* What is being asked
Nothing but the pictures should be dropped when the records are transcribed word for word.

* Stored items
______________________________
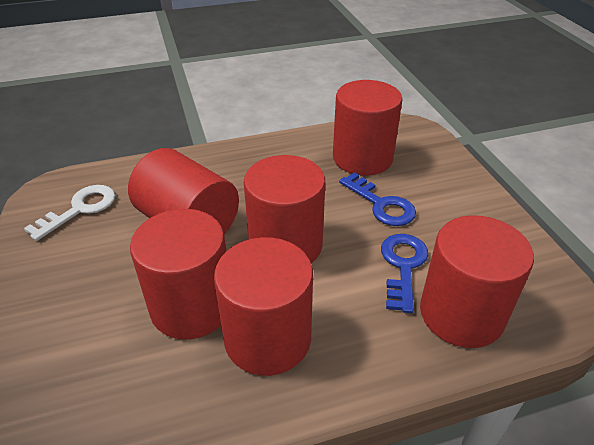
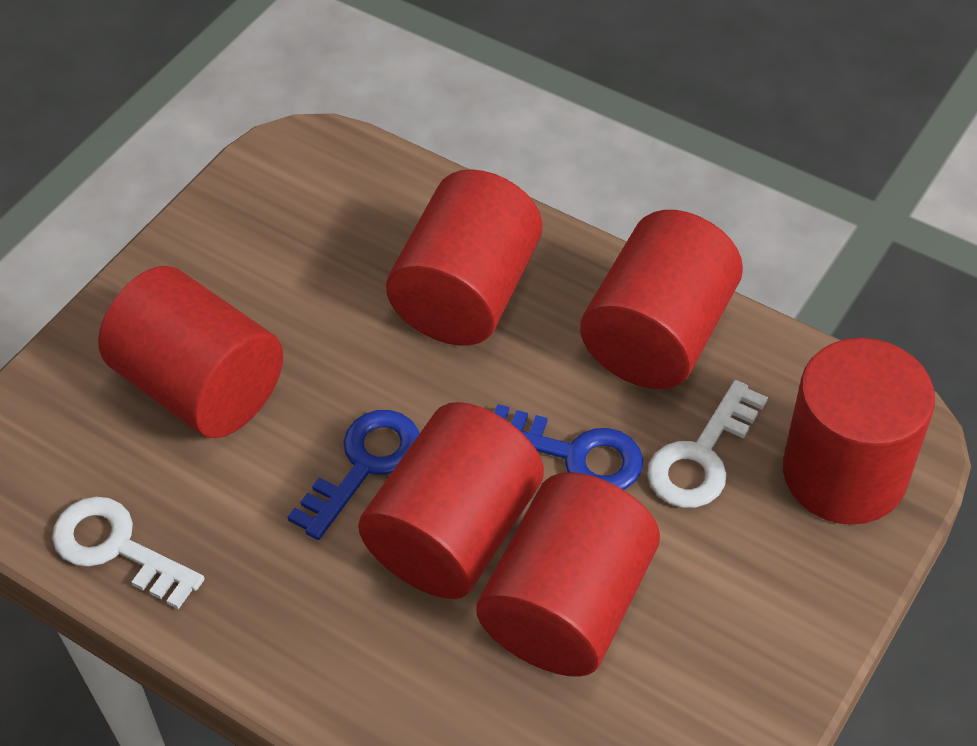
white key: 1 -> 2

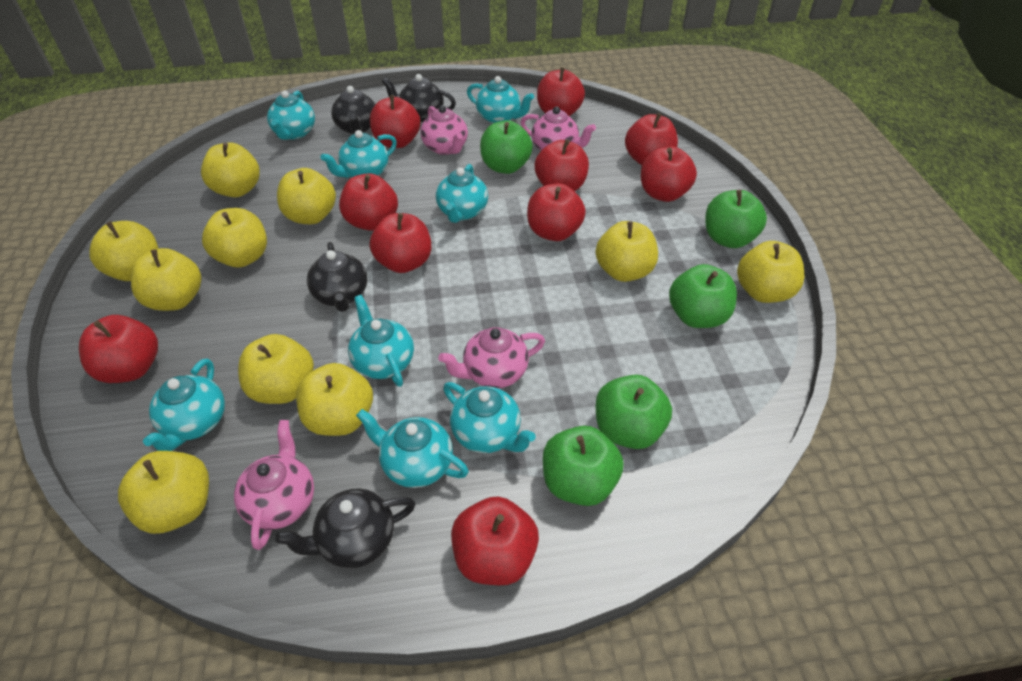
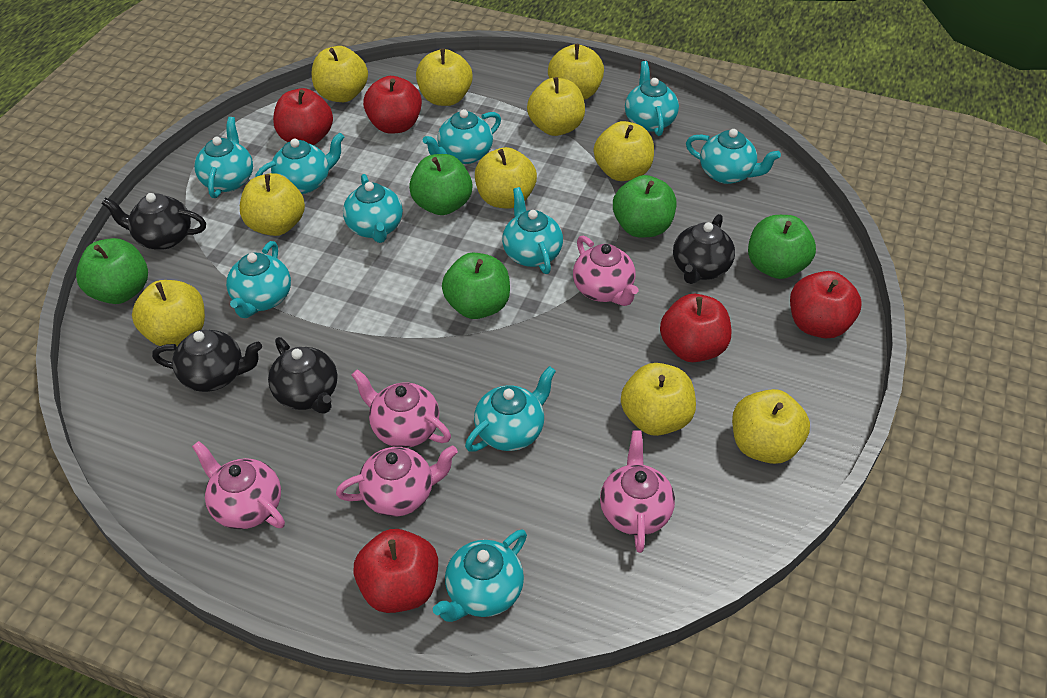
pink teapot: 4 -> 5
red apple: 10 -> 5
turquoise teapot: 8 -> 10

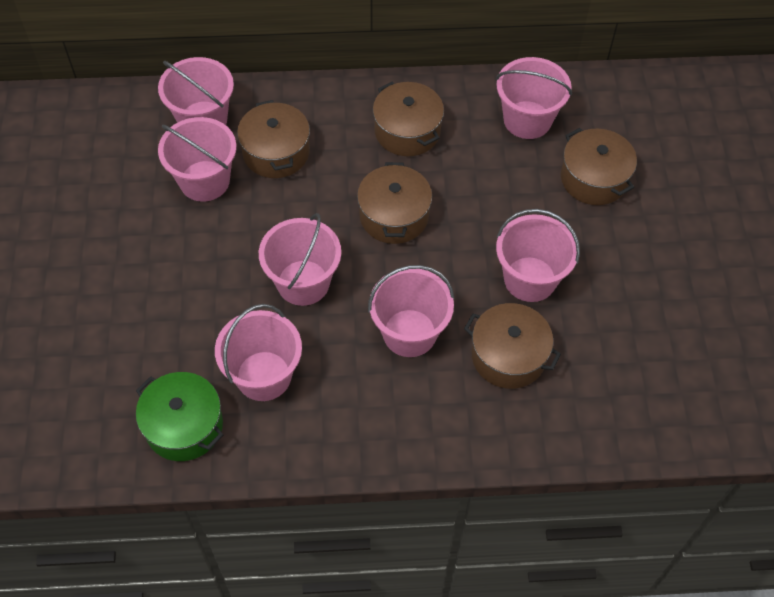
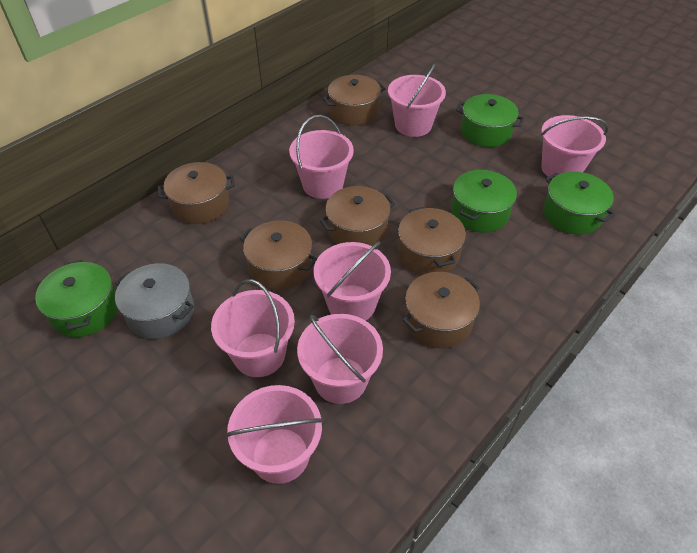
brown pot: 5 -> 6
green pot: 1 -> 4
grey pot: 0 -> 1

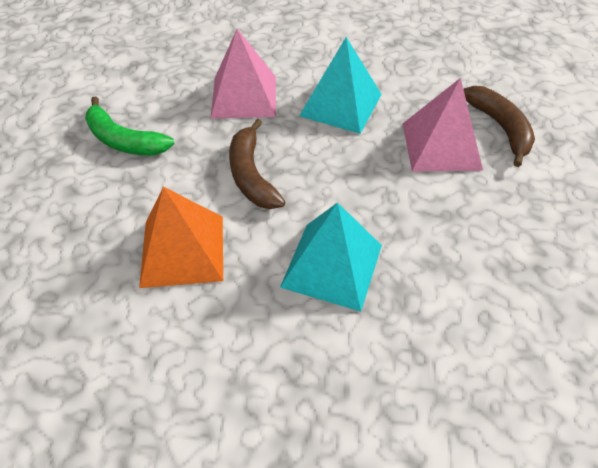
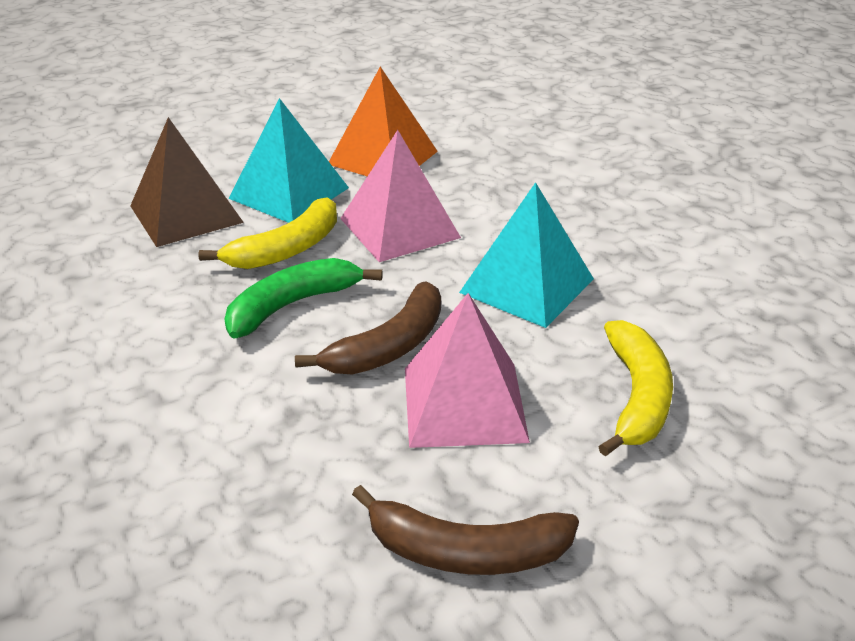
brown pyramid: 0 -> 1
yellow banana: 0 -> 2

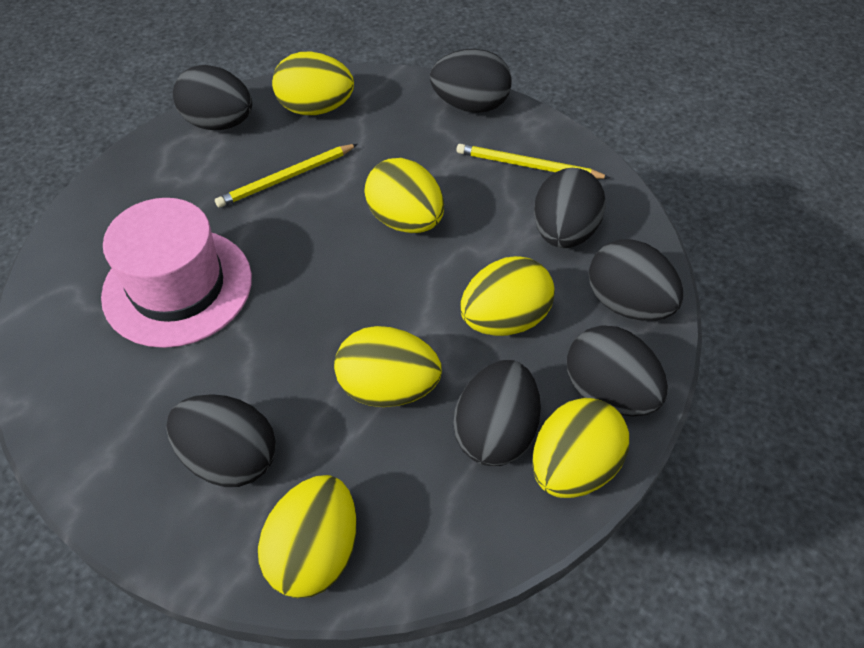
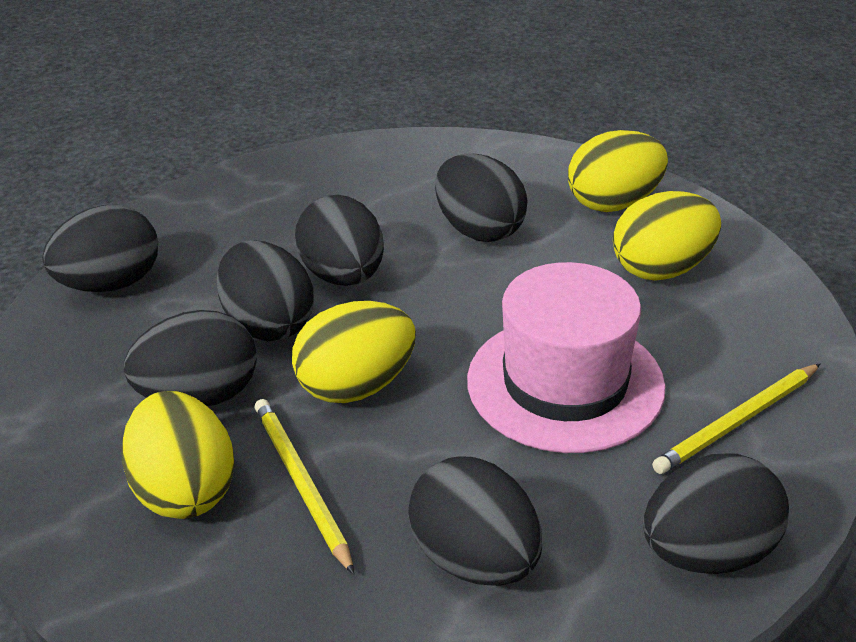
yellow egg: 6 -> 4

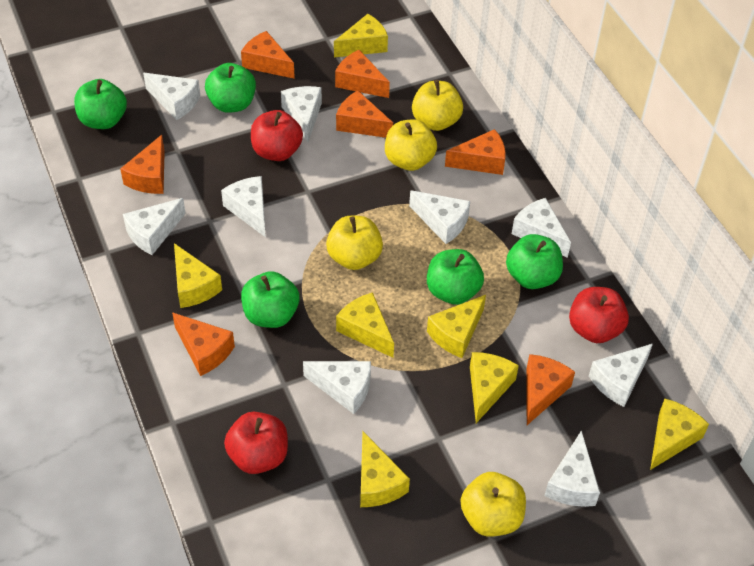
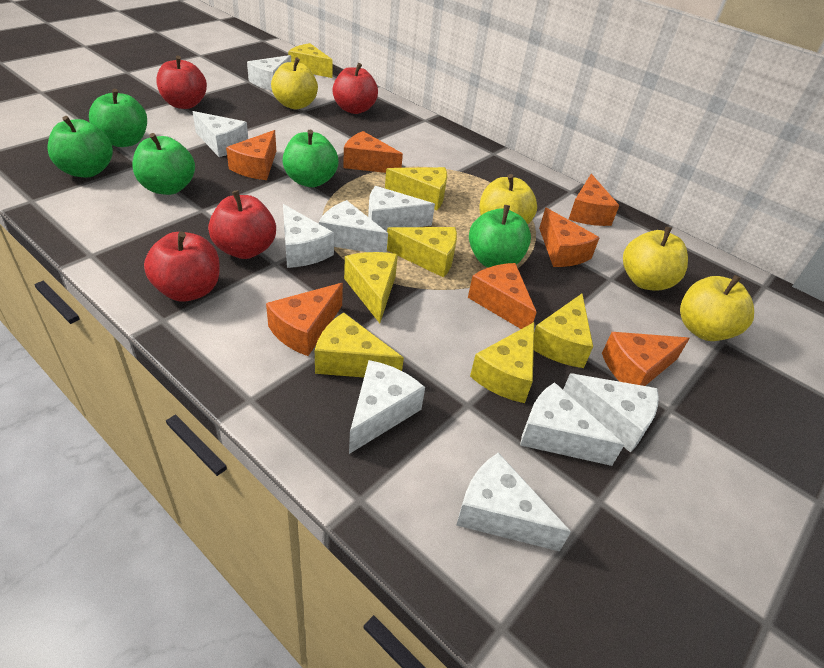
red apple: 3 -> 4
______________________________
* Result for this task
white key: 1 -> 2

pink teapot: 4 -> 5
red apple: 10 -> 5
turquoise teapot: 8 -> 10

brown pot: 5 -> 6
green pot: 1 -> 4
grey pot: 0 -> 1

brown pyramid: 0 -> 1
yellow banana: 0 -> 2

yellow egg: 6 -> 4

red apple: 3 -> 4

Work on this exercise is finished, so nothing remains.